[TASK]:
From the records below, copy each line that has the word "plus" in it.

-------- DATA TO USE --------

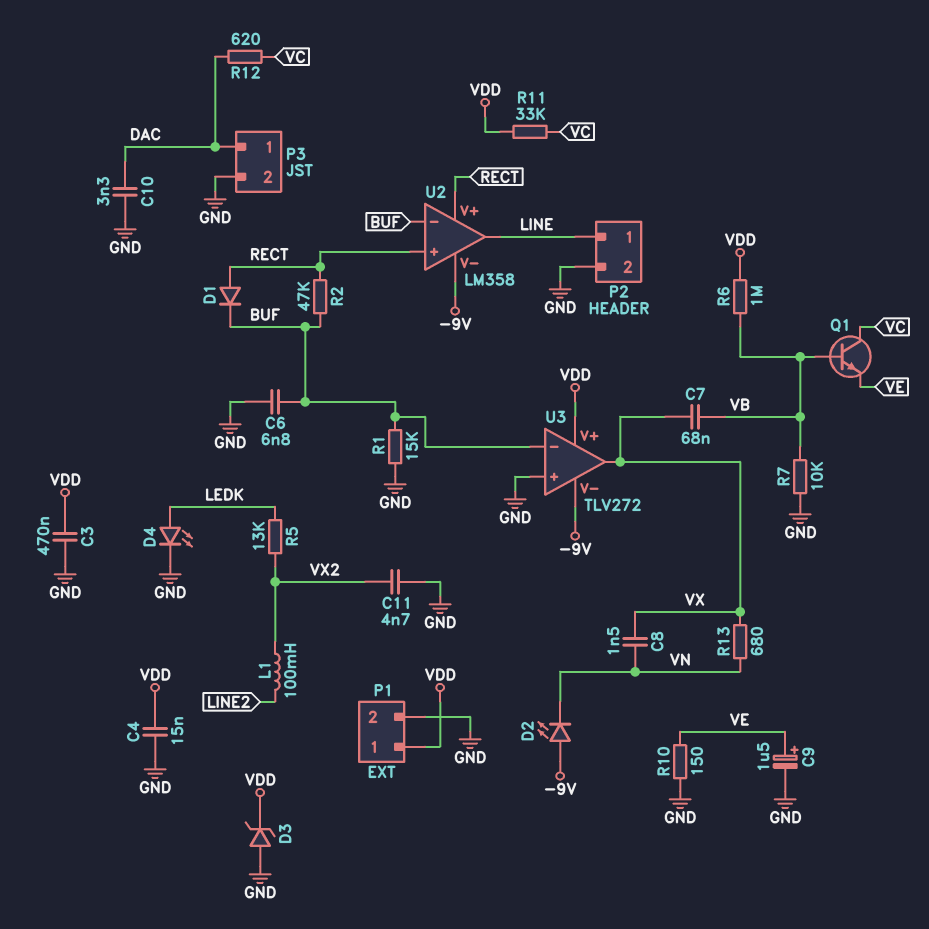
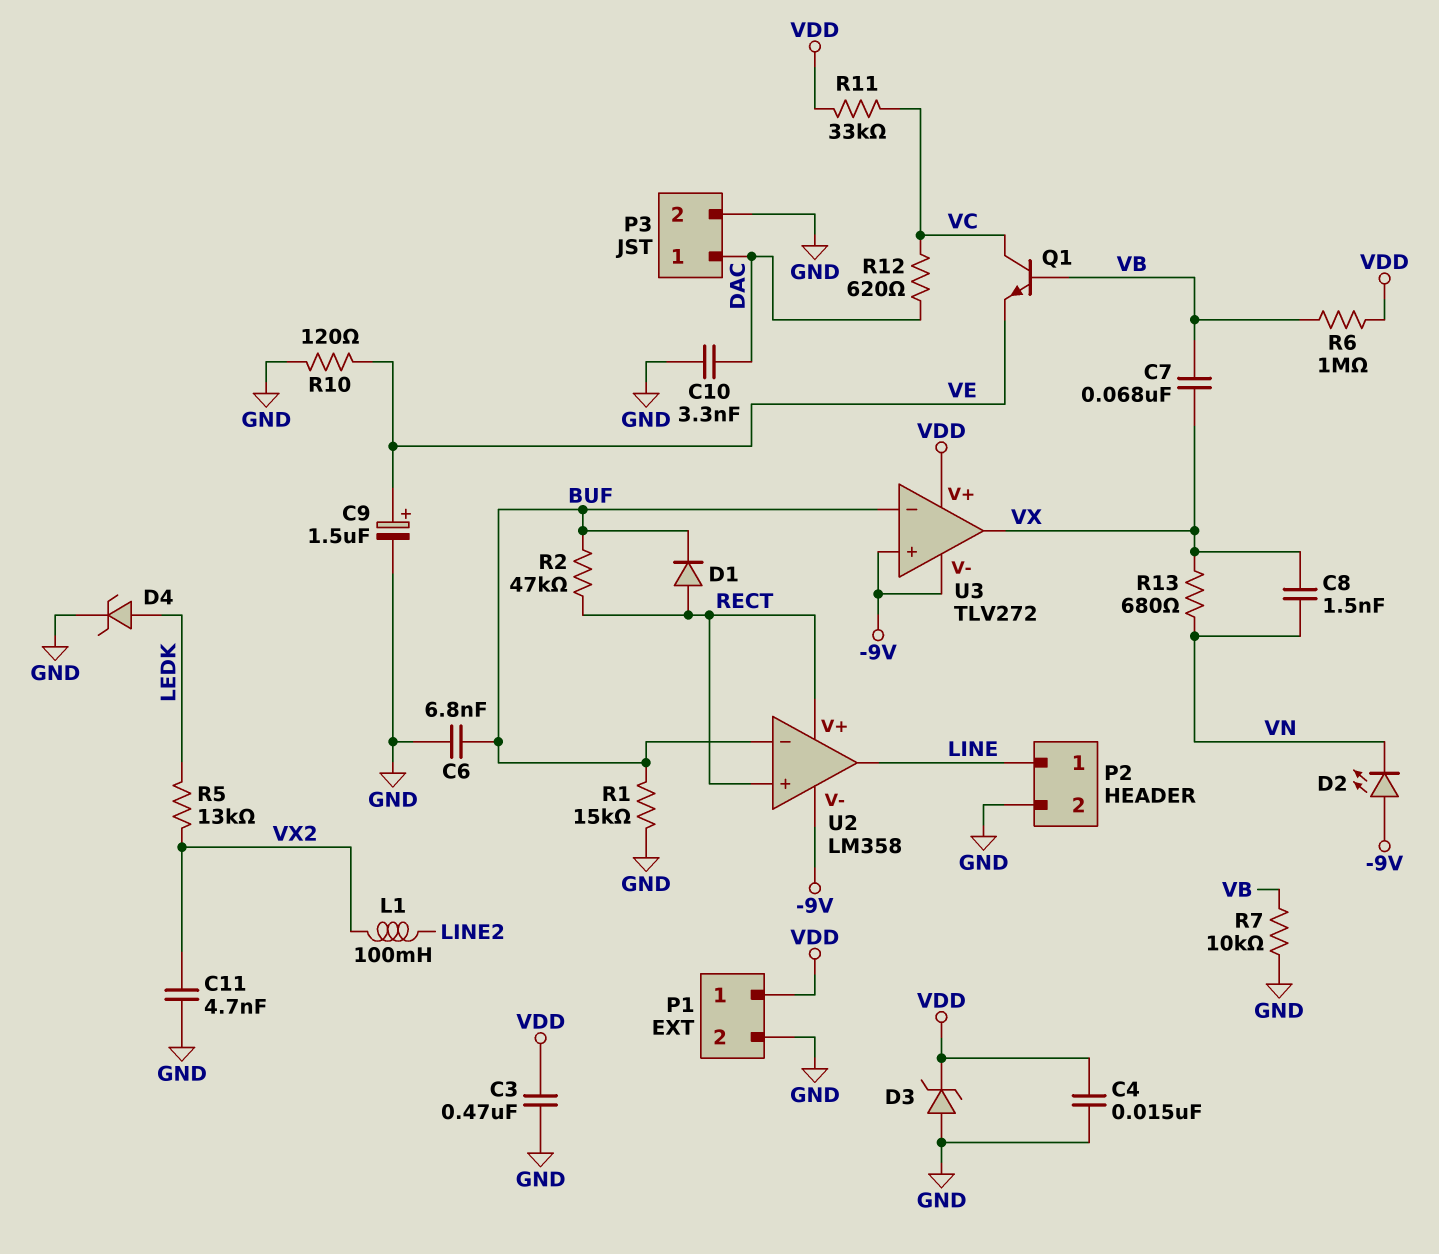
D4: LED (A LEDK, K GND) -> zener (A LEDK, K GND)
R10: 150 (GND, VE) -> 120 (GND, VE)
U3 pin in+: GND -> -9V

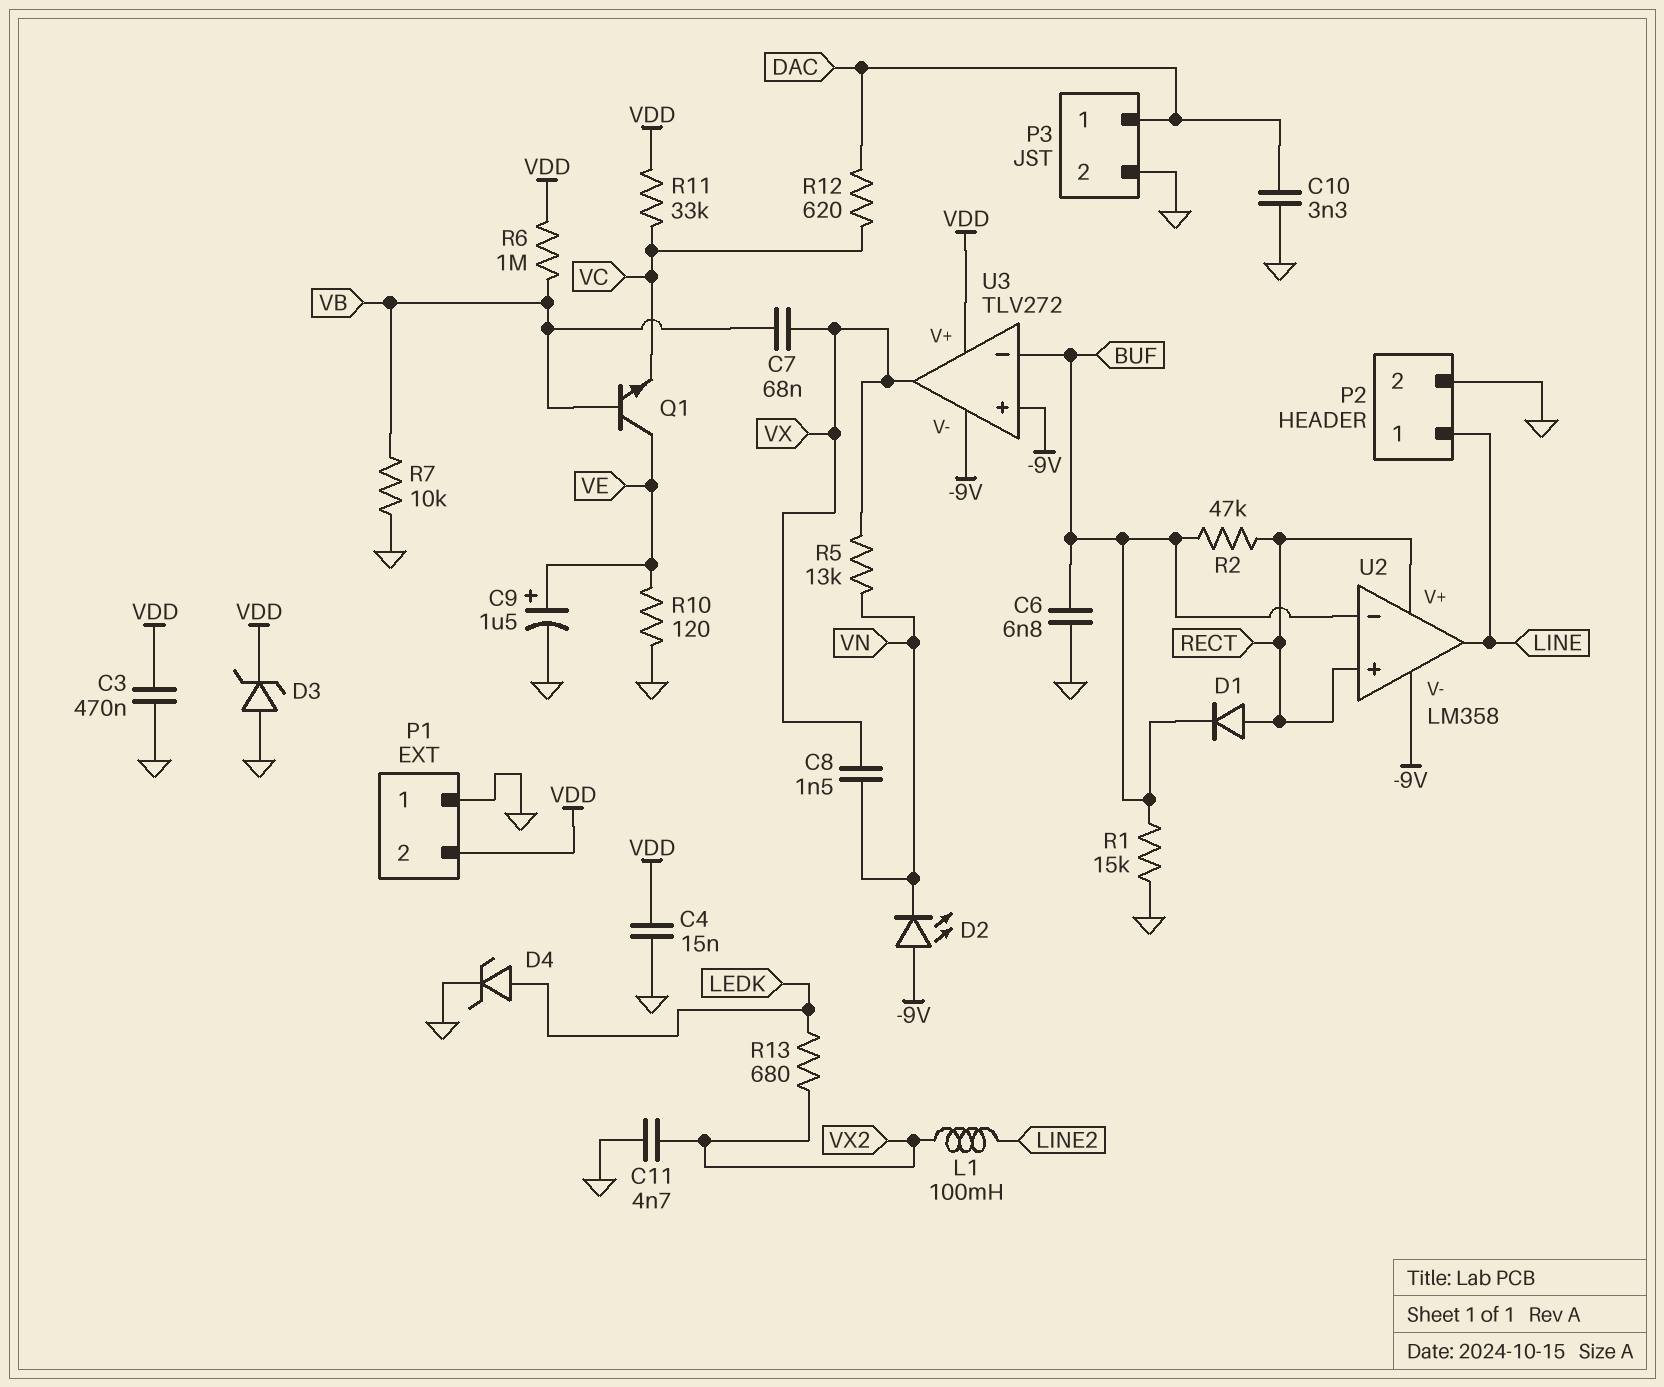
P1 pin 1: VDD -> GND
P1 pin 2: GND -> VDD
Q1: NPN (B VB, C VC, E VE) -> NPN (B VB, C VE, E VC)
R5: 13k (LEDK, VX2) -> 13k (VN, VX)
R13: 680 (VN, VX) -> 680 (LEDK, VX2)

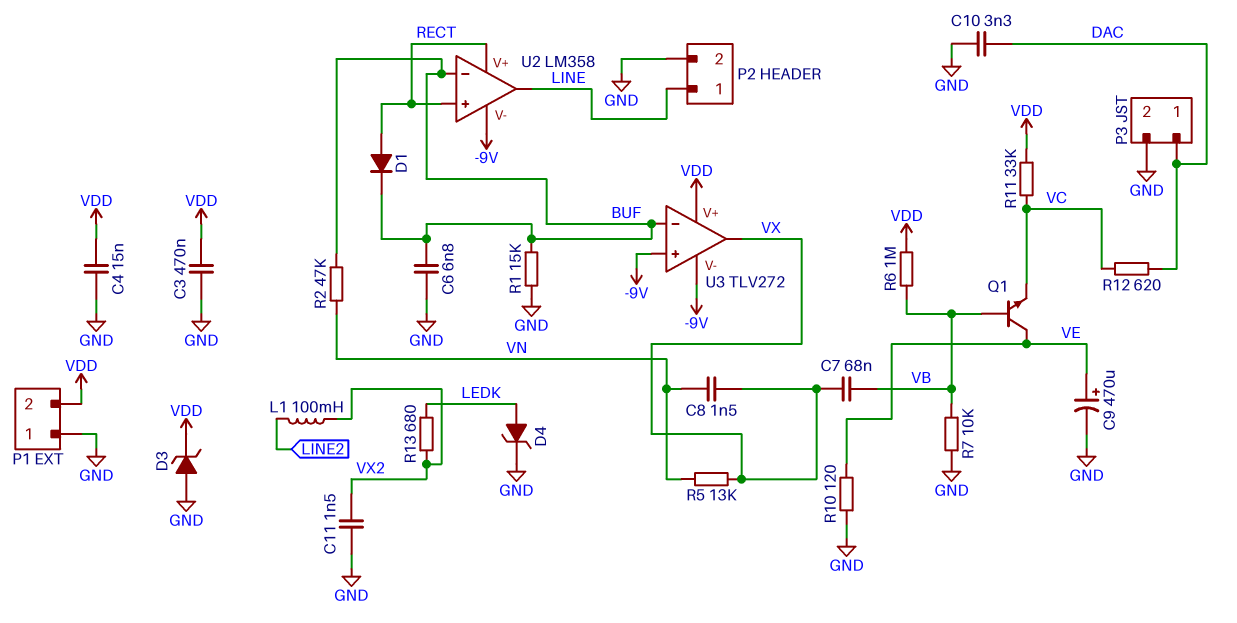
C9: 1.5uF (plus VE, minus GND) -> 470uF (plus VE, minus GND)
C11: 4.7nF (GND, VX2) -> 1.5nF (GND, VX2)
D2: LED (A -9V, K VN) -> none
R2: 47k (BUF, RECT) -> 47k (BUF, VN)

--------
-------- DATA TO USE --------

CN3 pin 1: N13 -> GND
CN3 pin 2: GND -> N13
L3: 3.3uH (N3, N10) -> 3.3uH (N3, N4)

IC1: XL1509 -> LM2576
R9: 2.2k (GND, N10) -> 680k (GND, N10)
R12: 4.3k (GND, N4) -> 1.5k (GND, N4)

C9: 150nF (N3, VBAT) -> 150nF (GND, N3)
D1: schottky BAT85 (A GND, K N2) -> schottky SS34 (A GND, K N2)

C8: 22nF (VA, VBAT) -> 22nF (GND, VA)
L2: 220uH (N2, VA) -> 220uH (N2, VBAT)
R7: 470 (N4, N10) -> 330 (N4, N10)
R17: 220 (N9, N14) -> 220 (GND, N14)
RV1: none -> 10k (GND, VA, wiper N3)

--------
-------- DATA TO USE --------

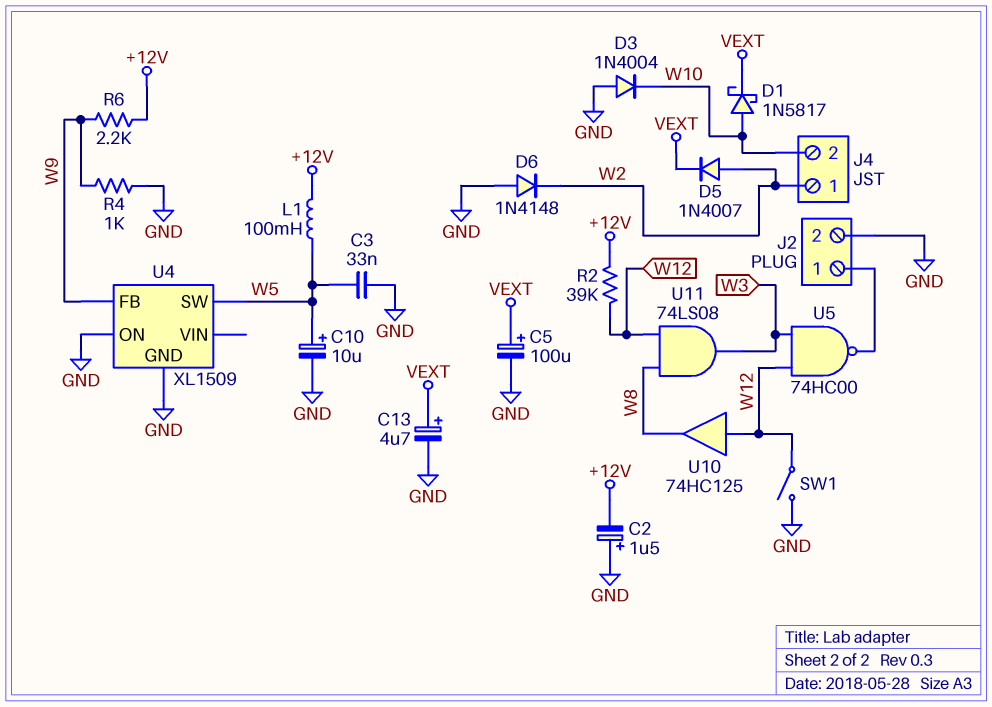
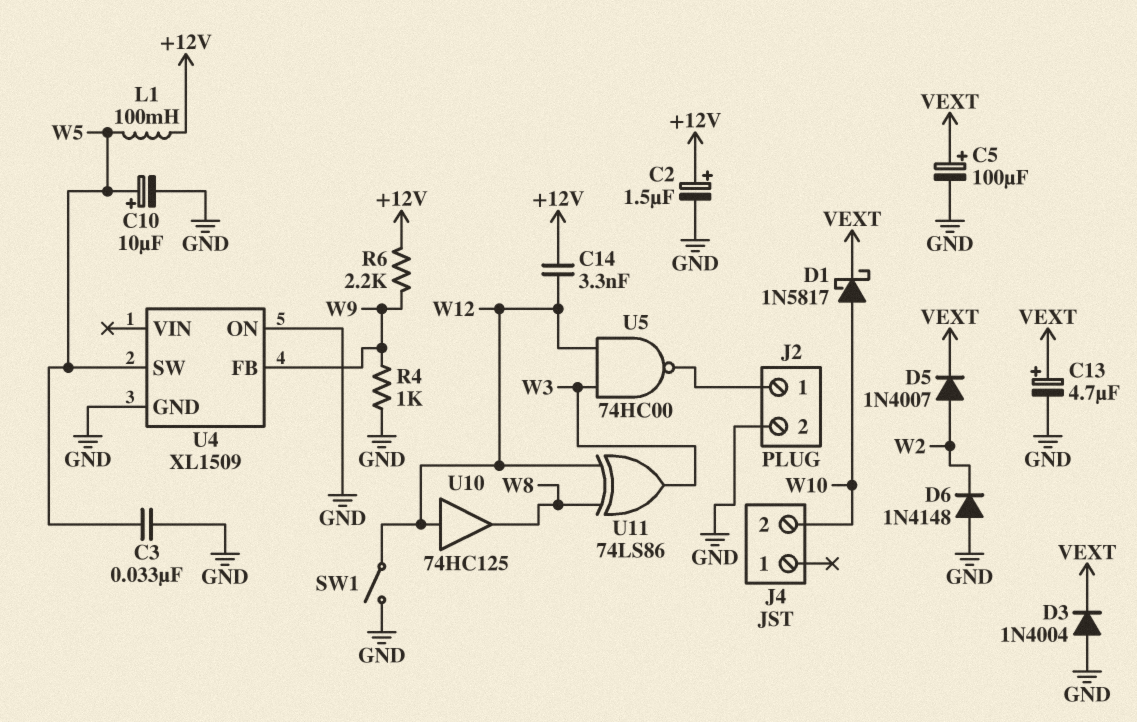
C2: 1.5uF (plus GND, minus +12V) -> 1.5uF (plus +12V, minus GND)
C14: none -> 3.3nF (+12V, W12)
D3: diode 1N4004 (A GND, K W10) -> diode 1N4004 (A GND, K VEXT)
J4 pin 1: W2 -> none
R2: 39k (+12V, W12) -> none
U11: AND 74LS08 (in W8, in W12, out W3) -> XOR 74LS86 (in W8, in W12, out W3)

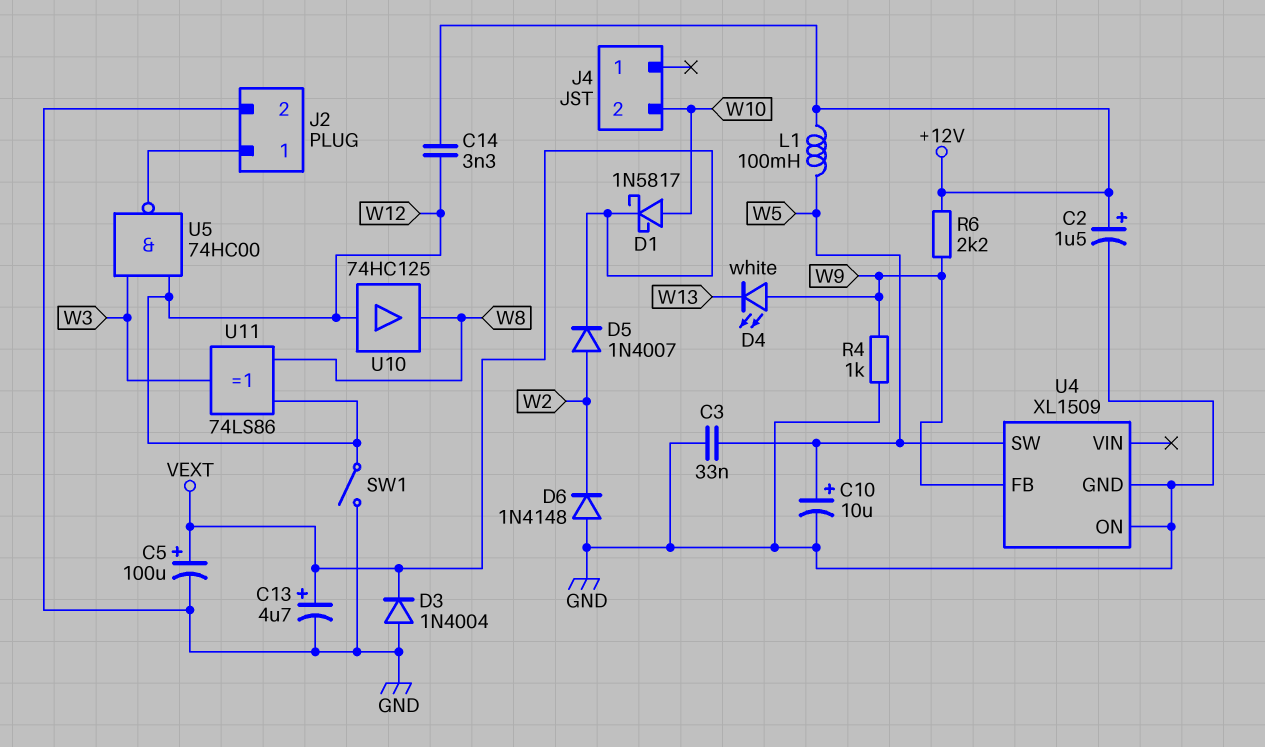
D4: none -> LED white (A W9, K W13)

--------

[WRITTEN RESPONSE]:
C9: 1.5uF (plus VE, minus GND) -> 470uF (plus VE, minus GND)
C2: 1.5uF (plus GND, minus +12V) -> 1.5uF (plus +12V, minus GND)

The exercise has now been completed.